'''

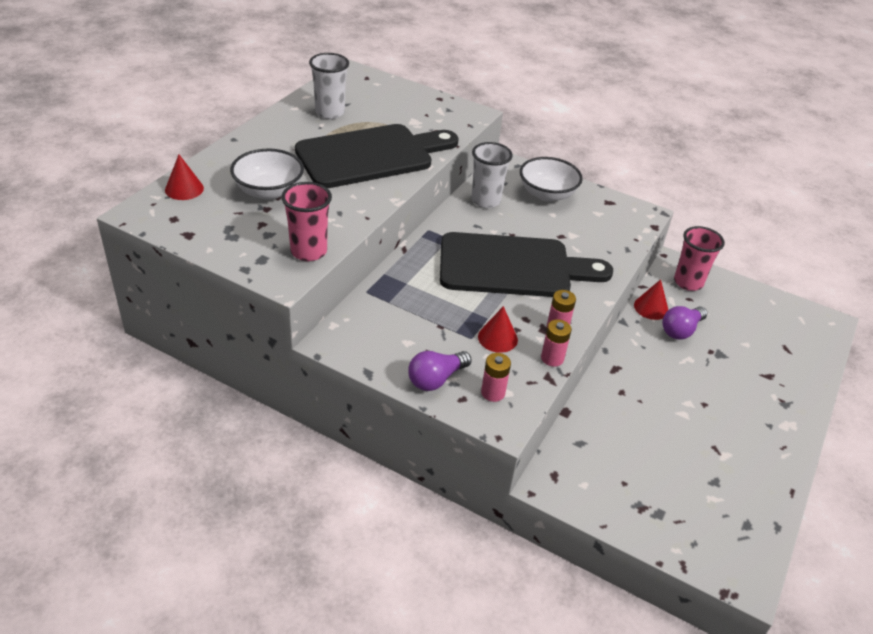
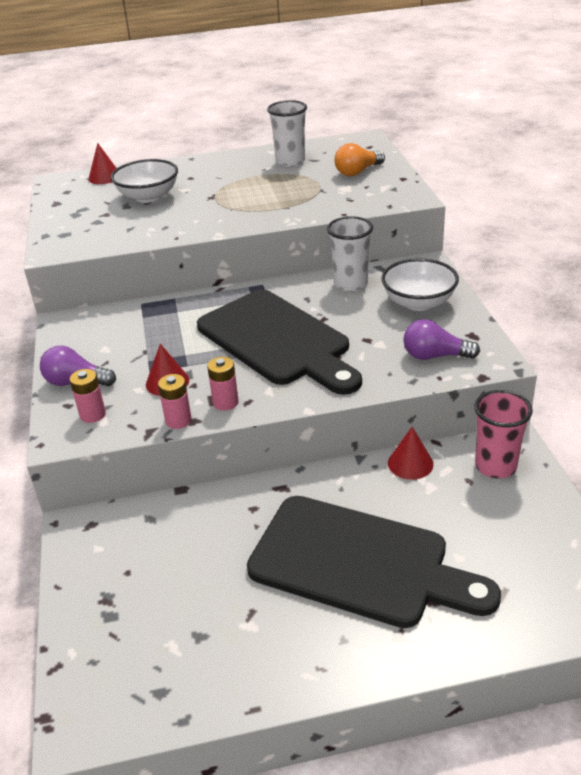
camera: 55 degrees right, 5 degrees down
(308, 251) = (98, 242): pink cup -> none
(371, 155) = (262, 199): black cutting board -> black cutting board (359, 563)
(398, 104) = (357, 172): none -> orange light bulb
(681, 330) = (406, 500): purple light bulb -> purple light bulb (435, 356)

'''

Action item:
Output the material above verbatim but exclude each picture.

Expected answer:
camera: 55 degrees right, 5 degrees down
(308, 251) = (98, 242): pink cup -> none
(371, 155) = (262, 199): black cutting board -> black cutting board (359, 563)
(398, 104) = (357, 172): none -> orange light bulb
(681, 330) = (406, 500): purple light bulb -> purple light bulb (435, 356)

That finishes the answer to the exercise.